### Provided data ###
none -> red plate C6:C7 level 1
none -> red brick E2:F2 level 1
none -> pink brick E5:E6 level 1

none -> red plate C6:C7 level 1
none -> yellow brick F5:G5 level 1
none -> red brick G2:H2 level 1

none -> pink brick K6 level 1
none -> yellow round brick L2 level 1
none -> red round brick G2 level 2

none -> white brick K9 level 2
###
### Provided data ###
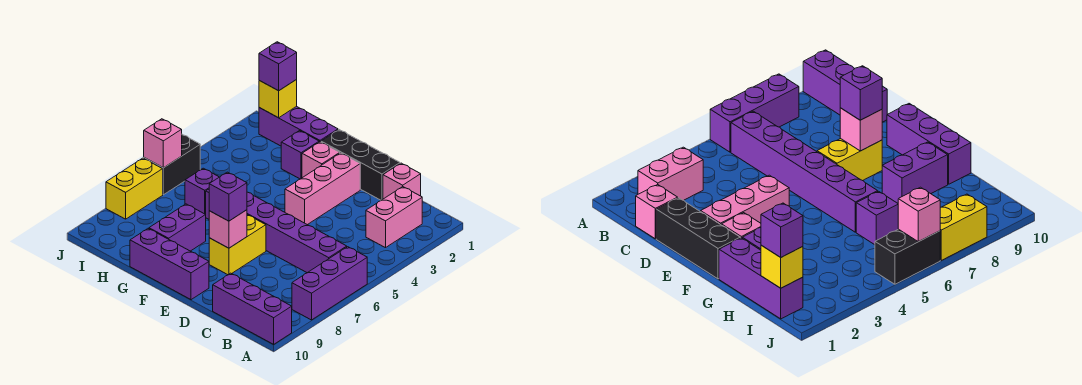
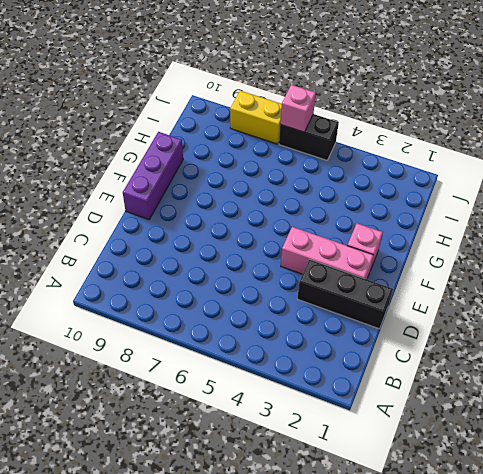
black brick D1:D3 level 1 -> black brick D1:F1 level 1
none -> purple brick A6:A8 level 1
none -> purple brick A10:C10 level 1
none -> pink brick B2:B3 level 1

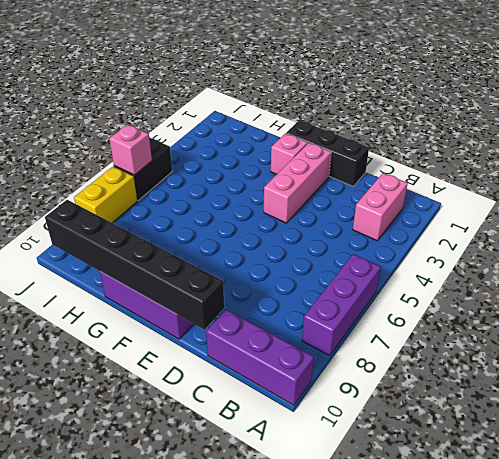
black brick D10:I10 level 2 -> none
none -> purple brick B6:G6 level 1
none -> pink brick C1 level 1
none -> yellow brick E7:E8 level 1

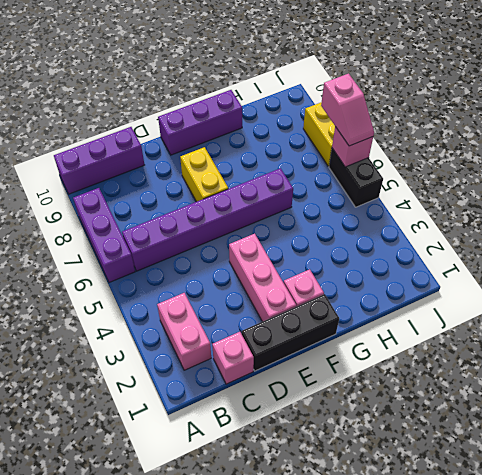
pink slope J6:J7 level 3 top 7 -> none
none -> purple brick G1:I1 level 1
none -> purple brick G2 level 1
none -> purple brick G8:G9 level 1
###
Description of the task
Return, in full, every line of these entries that holds "round".

Written answer
none -> yellow round brick L2 level 1
none -> red round brick G2 level 2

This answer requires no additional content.